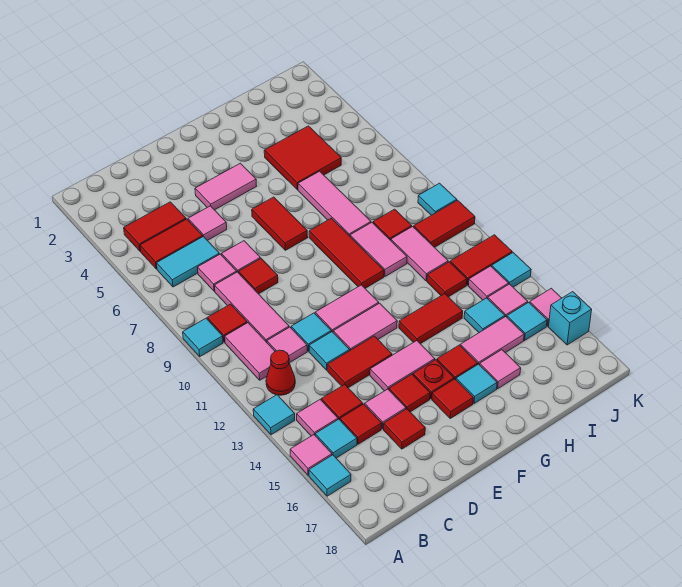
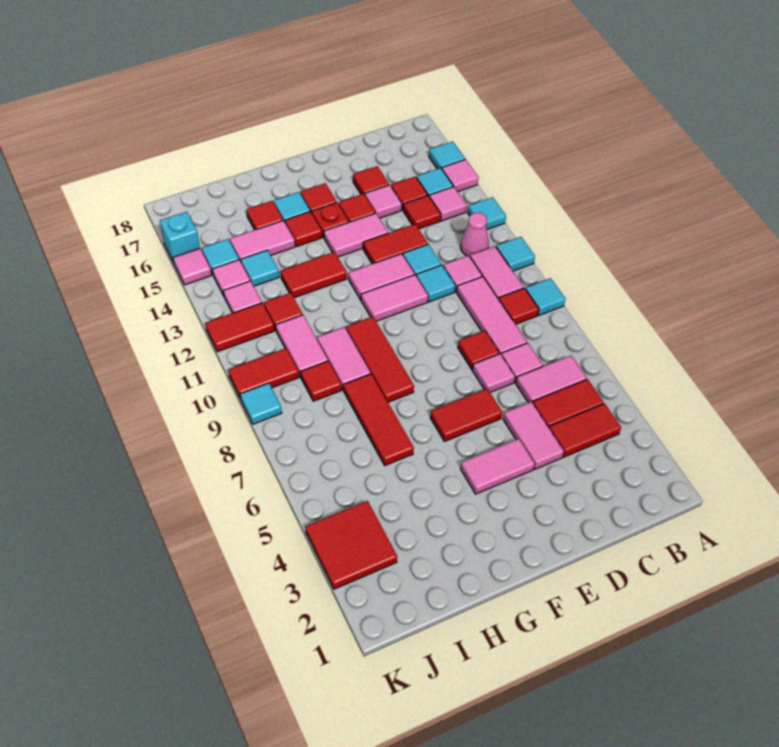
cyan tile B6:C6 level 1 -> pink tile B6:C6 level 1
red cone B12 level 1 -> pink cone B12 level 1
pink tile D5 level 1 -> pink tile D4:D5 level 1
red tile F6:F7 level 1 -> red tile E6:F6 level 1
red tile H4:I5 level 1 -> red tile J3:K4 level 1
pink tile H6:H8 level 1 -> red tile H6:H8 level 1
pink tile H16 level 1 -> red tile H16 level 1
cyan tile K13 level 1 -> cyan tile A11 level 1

━━━━━━━━━━━━━━━━

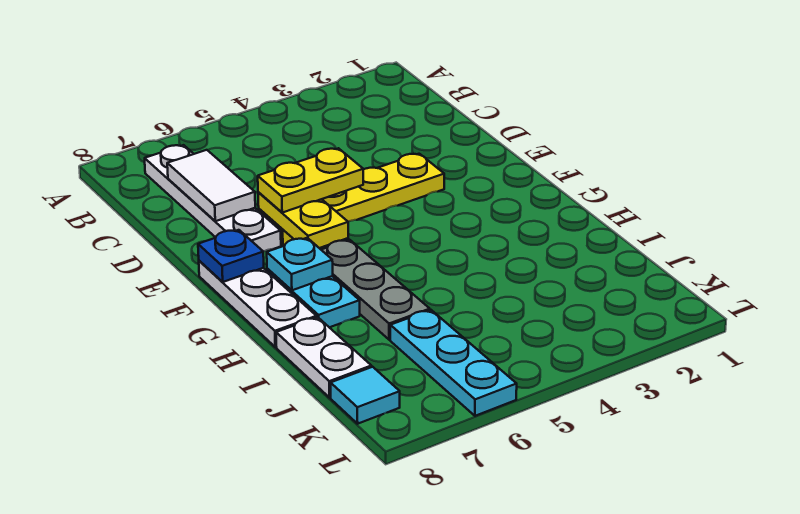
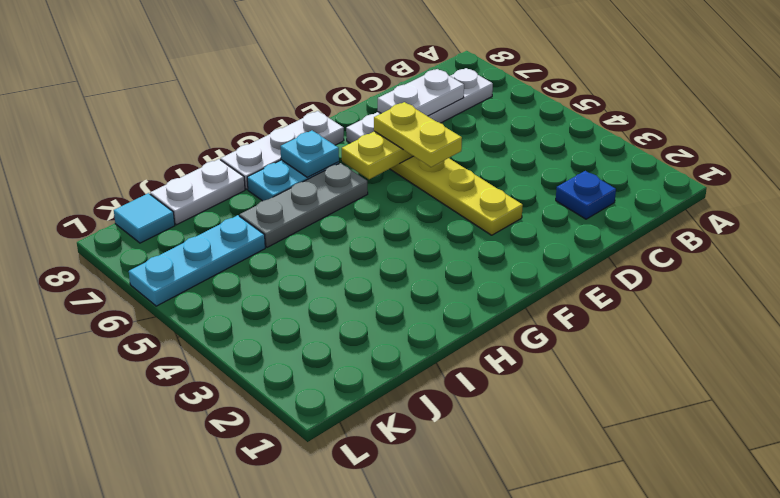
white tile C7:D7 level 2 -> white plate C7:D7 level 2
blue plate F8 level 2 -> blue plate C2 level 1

━━━━━━━━━━━━━━━━

I'd like the lines above from the one with "red tile H4:I5" up to and including the one with "cyan tile K13" copied exactly, with no other lines.

red tile H4:I5 level 1 -> red tile J3:K4 level 1
pink tile H6:H8 level 1 -> red tile H6:H8 level 1
pink tile H16 level 1 -> red tile H16 level 1
cyan tile K13 level 1 -> cyan tile A11 level 1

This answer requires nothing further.